Job: Pick out every line in the rows below that contains the string "kern", and copy each of those lines.

::: Material shown

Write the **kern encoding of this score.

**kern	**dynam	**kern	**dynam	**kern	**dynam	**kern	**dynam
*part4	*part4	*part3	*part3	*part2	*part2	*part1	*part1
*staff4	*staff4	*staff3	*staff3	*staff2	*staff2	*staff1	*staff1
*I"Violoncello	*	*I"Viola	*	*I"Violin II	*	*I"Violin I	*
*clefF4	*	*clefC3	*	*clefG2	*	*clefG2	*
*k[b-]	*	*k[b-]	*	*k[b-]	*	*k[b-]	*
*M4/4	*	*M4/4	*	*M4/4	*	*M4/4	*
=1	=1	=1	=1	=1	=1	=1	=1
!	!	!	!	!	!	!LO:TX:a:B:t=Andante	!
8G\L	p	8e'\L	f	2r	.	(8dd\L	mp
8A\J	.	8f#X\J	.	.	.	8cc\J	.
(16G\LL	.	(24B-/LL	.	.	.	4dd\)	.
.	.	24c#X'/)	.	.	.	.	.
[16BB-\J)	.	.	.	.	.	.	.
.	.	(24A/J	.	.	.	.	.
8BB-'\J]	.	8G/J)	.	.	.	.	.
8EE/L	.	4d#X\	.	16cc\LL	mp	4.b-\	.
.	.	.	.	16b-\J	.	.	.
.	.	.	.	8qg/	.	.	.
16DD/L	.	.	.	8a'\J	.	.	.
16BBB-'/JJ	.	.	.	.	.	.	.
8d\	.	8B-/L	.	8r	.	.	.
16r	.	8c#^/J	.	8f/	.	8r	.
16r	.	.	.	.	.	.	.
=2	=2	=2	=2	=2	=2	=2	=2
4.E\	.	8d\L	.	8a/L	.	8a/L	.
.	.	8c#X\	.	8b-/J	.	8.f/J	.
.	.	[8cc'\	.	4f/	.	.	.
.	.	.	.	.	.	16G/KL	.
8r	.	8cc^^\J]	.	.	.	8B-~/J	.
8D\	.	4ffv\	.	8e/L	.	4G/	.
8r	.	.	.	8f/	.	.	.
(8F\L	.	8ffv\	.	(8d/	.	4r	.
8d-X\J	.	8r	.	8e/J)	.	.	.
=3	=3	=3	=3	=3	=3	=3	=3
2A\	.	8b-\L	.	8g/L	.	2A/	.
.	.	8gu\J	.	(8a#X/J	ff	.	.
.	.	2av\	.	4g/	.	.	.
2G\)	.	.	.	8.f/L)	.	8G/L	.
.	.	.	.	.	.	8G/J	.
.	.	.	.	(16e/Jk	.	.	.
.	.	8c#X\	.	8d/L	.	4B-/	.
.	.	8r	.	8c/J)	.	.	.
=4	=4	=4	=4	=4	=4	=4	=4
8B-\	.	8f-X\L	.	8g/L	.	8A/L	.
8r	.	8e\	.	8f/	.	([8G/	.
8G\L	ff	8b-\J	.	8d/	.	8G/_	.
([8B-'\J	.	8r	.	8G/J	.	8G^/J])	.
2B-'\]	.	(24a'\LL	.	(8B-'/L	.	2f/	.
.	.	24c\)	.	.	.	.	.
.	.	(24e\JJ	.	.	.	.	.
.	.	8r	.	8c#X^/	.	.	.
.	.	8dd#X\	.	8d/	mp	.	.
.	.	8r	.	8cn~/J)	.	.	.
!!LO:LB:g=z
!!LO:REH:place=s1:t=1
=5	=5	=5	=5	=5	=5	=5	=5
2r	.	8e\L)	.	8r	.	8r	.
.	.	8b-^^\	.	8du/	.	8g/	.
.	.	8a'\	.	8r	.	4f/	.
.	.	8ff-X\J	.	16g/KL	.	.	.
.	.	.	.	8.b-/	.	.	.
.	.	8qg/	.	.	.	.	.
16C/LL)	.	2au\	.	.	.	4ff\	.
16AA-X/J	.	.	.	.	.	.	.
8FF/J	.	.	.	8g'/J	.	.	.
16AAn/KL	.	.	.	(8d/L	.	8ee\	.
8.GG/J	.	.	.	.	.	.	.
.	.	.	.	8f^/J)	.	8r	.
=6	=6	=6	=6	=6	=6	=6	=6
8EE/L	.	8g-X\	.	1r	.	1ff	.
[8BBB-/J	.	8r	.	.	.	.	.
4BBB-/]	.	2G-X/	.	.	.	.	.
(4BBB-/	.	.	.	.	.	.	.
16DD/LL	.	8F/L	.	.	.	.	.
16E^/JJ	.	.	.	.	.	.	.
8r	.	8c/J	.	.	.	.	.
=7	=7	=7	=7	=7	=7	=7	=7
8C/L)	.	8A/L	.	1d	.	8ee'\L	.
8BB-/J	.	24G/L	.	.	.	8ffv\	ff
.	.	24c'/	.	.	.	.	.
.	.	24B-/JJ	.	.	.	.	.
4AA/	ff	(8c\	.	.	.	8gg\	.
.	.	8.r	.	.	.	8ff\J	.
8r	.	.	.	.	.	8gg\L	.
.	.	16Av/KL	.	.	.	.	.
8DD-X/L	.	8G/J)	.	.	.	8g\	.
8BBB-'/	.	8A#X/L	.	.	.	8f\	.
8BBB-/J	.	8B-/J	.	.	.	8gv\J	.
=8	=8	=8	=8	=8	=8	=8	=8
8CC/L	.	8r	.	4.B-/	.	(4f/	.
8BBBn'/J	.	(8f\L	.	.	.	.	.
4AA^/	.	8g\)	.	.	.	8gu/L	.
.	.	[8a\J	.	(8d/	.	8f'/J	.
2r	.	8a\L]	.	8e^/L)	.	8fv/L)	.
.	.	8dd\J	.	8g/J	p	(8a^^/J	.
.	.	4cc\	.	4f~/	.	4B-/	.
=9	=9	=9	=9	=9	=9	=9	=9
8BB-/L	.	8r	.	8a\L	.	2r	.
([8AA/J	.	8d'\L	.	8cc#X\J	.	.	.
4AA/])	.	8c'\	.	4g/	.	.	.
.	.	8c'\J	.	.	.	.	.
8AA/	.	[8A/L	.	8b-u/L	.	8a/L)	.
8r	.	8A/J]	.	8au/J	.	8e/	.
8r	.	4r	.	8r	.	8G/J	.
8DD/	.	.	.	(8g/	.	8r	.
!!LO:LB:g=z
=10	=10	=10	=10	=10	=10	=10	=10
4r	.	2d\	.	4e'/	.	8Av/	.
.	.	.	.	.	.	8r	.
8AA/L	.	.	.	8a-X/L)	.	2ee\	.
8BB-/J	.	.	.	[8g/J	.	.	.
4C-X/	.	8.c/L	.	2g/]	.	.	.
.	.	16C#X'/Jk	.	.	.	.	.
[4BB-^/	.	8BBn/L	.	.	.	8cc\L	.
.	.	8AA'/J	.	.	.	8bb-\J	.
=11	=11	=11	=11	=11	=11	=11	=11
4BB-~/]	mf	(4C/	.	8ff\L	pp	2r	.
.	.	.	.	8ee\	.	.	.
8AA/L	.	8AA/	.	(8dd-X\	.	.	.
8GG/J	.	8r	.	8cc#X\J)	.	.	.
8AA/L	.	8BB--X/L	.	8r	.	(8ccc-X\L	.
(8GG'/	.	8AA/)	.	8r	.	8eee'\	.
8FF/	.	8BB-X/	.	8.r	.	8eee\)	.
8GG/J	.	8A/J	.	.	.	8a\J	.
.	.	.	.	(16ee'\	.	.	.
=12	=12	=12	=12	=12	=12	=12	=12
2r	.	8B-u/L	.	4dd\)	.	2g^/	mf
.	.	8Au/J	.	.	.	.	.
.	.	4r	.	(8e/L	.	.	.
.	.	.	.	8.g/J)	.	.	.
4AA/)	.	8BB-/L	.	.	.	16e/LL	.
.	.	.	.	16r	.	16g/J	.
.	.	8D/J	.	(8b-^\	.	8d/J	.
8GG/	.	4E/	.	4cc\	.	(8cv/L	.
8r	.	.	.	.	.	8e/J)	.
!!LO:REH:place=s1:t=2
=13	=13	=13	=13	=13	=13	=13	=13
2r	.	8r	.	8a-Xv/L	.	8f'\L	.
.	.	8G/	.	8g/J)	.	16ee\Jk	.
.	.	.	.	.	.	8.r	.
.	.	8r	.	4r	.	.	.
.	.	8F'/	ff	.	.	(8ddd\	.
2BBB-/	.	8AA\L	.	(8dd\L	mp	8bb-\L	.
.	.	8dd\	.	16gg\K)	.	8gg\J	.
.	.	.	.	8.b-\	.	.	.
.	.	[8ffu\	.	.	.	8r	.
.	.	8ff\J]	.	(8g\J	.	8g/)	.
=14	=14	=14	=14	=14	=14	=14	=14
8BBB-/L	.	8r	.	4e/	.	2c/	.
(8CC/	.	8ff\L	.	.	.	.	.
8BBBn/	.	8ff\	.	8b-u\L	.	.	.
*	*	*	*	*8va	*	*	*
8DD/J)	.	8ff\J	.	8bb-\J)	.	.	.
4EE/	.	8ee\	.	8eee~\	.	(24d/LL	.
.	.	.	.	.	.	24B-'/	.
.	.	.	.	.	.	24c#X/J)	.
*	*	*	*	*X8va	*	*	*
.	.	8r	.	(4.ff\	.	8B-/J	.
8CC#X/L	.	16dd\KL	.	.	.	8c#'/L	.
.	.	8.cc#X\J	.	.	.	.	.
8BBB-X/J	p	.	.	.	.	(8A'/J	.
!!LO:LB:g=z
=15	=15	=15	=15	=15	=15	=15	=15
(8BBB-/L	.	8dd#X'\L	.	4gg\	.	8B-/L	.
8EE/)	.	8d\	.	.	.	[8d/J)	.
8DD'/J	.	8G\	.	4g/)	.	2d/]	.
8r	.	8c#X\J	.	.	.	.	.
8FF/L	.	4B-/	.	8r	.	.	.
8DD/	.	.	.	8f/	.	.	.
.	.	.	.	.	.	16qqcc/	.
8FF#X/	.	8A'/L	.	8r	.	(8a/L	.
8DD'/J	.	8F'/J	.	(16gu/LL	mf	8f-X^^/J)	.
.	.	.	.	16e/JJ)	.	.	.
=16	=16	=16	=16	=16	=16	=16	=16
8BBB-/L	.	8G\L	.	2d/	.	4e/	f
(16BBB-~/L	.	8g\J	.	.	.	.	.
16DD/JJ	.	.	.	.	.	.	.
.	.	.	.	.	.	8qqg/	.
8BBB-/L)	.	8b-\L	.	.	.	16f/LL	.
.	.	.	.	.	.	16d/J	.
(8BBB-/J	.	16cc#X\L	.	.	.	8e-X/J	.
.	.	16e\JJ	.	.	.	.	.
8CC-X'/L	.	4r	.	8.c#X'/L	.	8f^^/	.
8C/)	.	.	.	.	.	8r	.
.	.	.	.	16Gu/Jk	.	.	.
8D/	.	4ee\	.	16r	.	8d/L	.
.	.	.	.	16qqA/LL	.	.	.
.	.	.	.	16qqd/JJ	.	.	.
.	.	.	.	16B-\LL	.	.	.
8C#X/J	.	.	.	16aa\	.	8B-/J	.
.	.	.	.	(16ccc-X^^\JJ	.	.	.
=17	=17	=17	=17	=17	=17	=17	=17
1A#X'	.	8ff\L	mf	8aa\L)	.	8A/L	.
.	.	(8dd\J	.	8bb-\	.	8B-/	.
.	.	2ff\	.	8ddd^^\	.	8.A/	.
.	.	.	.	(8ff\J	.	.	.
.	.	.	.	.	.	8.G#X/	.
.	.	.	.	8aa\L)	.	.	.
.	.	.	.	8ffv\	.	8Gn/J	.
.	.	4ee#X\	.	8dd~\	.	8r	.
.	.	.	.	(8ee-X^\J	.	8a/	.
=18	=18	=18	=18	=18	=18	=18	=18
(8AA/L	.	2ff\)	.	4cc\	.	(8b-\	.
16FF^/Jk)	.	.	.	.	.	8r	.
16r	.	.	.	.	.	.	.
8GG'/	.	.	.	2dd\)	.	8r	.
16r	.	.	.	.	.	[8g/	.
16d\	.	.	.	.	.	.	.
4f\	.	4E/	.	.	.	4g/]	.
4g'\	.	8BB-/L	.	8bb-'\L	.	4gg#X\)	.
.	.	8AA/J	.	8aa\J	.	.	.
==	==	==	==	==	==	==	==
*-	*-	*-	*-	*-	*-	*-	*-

::::::

Reply to the exercise:
Write the **kern encoding of this score.
**kern	**dynam	**kern	**dynam	**kern	**dynam	**kern	**dynam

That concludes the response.